- ASSIGNMENT
Only the lines from the start of the entries up to and including the line with "yellow cone A7" should be written out, exactly as they stand.
** PROVIDED MATERIAL follows **
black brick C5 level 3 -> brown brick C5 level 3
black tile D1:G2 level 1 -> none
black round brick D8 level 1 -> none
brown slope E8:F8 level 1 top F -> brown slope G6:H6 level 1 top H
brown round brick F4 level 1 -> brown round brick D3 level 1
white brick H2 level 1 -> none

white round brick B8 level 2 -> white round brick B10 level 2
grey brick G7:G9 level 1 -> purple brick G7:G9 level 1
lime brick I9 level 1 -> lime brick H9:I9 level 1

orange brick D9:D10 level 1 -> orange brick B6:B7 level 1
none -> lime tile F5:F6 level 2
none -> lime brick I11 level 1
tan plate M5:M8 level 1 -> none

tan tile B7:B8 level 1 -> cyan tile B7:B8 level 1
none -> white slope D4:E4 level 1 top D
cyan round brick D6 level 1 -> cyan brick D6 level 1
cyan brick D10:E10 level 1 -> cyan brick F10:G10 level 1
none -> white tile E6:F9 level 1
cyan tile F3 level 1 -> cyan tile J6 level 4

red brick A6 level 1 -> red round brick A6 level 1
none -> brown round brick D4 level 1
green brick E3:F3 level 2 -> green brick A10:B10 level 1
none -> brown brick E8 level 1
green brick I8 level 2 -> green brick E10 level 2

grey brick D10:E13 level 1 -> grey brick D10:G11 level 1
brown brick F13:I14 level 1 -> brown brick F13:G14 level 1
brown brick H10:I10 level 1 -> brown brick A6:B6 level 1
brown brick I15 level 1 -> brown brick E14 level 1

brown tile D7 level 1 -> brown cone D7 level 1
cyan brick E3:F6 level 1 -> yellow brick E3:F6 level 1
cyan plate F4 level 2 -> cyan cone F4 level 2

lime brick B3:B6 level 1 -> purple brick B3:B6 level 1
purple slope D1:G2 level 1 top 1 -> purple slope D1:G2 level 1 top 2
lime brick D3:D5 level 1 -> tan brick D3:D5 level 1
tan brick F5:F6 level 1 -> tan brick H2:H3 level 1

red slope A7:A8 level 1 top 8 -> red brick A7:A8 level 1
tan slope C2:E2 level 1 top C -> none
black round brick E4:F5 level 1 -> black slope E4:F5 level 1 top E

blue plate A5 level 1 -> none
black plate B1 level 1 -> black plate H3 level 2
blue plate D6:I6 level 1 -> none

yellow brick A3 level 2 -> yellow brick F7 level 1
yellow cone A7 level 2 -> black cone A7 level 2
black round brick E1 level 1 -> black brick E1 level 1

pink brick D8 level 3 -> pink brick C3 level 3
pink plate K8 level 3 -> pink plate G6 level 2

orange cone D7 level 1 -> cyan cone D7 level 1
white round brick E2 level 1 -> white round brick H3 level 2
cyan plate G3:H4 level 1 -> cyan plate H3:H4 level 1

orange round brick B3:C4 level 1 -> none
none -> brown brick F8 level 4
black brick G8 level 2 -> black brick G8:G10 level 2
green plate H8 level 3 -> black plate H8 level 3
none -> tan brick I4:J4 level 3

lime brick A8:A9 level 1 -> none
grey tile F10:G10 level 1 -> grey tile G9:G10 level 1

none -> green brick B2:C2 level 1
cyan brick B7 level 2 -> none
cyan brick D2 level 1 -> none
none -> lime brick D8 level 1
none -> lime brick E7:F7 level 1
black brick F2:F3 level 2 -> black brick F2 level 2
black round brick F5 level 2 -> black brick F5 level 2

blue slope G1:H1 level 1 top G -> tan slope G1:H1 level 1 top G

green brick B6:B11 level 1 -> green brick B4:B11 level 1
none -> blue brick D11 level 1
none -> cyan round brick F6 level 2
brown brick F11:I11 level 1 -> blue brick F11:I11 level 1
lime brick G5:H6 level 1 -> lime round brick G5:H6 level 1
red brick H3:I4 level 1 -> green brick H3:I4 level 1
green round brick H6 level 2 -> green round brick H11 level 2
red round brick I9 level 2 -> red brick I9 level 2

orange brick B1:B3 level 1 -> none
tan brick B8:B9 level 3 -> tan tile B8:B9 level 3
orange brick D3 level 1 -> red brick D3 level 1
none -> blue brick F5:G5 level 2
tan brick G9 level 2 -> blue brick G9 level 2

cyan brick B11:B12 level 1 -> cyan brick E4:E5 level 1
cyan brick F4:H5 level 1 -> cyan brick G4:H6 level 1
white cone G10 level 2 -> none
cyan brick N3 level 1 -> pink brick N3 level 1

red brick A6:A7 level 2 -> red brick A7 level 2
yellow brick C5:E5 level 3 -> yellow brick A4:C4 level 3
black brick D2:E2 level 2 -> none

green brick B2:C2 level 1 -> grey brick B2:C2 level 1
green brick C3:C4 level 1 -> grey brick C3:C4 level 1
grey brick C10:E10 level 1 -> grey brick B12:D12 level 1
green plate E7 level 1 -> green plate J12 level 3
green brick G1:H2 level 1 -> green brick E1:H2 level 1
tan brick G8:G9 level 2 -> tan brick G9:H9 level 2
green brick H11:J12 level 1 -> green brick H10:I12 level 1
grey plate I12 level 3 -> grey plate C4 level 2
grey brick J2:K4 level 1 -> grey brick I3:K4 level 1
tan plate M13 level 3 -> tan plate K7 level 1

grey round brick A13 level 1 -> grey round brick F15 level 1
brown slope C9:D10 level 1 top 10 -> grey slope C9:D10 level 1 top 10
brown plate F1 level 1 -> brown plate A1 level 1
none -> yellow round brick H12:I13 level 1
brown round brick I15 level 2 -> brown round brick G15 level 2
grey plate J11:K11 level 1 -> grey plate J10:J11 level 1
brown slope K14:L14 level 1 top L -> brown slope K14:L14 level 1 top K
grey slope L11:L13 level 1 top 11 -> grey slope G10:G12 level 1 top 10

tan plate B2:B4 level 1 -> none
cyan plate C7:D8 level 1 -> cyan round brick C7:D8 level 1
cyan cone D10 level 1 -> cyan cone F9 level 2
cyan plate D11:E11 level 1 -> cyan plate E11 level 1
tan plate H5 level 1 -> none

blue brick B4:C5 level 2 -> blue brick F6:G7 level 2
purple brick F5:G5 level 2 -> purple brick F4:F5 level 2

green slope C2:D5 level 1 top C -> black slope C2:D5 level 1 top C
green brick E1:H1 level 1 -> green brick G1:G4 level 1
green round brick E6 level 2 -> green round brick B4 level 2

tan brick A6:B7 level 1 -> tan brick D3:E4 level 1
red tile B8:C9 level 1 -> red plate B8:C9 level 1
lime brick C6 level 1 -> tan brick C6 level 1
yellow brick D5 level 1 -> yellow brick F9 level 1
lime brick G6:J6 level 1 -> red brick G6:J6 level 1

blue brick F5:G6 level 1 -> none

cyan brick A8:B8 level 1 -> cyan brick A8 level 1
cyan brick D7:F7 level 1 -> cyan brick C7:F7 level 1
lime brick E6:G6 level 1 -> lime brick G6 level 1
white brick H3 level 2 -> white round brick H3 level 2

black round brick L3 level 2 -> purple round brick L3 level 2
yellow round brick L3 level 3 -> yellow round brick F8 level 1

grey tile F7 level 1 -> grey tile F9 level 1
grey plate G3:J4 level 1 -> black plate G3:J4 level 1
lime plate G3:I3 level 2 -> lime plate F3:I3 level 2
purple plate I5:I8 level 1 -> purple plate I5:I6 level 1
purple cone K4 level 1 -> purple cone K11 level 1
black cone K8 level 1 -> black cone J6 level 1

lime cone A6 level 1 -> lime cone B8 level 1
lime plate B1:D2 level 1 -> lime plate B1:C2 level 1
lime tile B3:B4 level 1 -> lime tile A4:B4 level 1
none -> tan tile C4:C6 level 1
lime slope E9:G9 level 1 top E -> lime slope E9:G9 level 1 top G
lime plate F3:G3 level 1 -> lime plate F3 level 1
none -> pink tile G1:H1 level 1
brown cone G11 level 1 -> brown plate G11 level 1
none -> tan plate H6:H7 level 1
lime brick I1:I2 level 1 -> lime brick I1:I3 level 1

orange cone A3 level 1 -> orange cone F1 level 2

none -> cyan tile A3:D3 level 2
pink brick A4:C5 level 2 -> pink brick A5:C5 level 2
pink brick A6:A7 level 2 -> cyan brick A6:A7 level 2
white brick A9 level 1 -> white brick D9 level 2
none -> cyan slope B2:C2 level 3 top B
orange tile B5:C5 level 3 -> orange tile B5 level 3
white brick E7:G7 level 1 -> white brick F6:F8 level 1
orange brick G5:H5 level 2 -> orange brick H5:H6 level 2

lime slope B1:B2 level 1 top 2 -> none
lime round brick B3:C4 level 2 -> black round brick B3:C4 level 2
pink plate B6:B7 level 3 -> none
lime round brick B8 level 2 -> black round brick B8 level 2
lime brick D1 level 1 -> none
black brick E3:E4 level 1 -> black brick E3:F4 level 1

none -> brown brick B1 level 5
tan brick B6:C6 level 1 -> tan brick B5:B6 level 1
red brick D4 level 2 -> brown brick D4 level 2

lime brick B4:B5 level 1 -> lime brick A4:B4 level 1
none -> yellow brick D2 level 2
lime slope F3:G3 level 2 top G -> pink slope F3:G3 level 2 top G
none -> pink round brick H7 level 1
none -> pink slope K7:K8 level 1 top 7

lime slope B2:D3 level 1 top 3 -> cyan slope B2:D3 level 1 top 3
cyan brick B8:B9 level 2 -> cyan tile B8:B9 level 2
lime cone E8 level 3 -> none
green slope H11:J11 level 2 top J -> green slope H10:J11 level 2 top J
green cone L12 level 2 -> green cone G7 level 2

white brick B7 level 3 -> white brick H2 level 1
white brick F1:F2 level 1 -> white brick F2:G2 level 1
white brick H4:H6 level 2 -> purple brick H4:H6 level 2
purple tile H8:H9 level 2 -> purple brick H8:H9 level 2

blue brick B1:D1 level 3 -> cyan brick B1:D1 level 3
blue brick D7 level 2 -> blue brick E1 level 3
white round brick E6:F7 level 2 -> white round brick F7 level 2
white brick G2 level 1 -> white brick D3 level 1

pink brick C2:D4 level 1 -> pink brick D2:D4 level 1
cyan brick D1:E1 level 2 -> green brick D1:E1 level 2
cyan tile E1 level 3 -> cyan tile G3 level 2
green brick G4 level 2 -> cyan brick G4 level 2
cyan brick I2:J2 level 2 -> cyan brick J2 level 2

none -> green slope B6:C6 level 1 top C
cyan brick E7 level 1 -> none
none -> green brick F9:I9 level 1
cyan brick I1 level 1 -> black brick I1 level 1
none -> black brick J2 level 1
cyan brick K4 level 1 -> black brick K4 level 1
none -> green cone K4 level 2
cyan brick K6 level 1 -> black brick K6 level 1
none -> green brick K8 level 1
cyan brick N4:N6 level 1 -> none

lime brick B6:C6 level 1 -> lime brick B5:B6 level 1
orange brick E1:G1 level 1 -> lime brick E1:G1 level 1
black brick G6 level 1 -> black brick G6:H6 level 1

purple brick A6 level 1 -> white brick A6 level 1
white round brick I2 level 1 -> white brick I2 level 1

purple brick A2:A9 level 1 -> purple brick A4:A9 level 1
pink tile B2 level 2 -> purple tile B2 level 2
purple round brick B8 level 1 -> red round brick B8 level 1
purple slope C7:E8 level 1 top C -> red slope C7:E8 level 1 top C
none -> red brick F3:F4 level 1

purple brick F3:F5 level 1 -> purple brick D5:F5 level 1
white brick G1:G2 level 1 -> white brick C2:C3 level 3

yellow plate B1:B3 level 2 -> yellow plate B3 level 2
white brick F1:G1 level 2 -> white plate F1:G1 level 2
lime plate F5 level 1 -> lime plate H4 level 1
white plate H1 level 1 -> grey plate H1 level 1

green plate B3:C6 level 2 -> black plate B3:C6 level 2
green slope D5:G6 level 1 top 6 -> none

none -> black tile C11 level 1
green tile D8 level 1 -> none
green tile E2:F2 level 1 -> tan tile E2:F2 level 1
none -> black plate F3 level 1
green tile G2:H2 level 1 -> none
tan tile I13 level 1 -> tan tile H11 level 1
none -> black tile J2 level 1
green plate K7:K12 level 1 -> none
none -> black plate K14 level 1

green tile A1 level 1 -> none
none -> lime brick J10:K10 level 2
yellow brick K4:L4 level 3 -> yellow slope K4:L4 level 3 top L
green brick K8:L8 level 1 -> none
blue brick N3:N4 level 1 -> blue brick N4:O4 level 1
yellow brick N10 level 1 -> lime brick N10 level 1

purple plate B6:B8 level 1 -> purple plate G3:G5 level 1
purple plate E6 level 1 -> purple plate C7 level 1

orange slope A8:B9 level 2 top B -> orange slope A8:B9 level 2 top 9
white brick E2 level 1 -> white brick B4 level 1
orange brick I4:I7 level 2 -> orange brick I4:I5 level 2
** End of PROVIDED MATERIAL **
- OUTPUT OF THE TASK
black brick C5 level 3 -> brown brick C5 level 3
black tile D1:G2 level 1 -> none
black round brick D8 level 1 -> none
brown slope E8:F8 level 1 top F -> brown slope G6:H6 level 1 top H
brown round brick F4 level 1 -> brown round brick D3 level 1
white brick H2 level 1 -> none

white round brick B8 level 2 -> white round brick B10 level 2
grey brick G7:G9 level 1 -> purple brick G7:G9 level 1
lime brick I9 level 1 -> lime brick H9:I9 level 1

orange brick D9:D10 level 1 -> orange brick B6:B7 level 1
none -> lime tile F5:F6 level 2
none -> lime brick I11 level 1
tan plate M5:M8 level 1 -> none

tan tile B7:B8 level 1 -> cyan tile B7:B8 level 1
none -> white slope D4:E4 level 1 top D
cyan round brick D6 level 1 -> cyan brick D6 level 1
cyan brick D10:E10 level 1 -> cyan brick F10:G10 level 1
none -> white tile E6:F9 level 1
cyan tile F3 level 1 -> cyan tile J6 level 4

red brick A6 level 1 -> red round brick A6 level 1
none -> brown round brick D4 level 1
green brick E3:F3 level 2 -> green brick A10:B10 level 1
none -> brown brick E8 level 1
green brick I8 level 2 -> green brick E10 level 2

grey brick D10:E13 level 1 -> grey brick D10:G11 level 1
brown brick F13:I14 level 1 -> brown brick F13:G14 level 1
brown brick H10:I10 level 1 -> brown brick A6:B6 level 1
brown brick I15 level 1 -> brown brick E14 level 1

brown tile D7 level 1 -> brown cone D7 level 1
cyan brick E3:F6 level 1 -> yellow brick E3:F6 level 1
cyan plate F4 level 2 -> cyan cone F4 level 2

lime brick B3:B6 level 1 -> purple brick B3:B6 level 1
purple slope D1:G2 level 1 top 1 -> purple slope D1:G2 level 1 top 2
lime brick D3:D5 level 1 -> tan brick D3:D5 level 1
tan brick F5:F6 level 1 -> tan brick H2:H3 level 1

red slope A7:A8 level 1 top 8 -> red brick A7:A8 level 1
tan slope C2:E2 level 1 top C -> none
black round brick E4:F5 level 1 -> black slope E4:F5 level 1 top E

blue plate A5 level 1 -> none
black plate B1 level 1 -> black plate H3 level 2
blue plate D6:I6 level 1 -> none

yellow brick A3 level 2 -> yellow brick F7 level 1
yellow cone A7 level 2 -> black cone A7 level 2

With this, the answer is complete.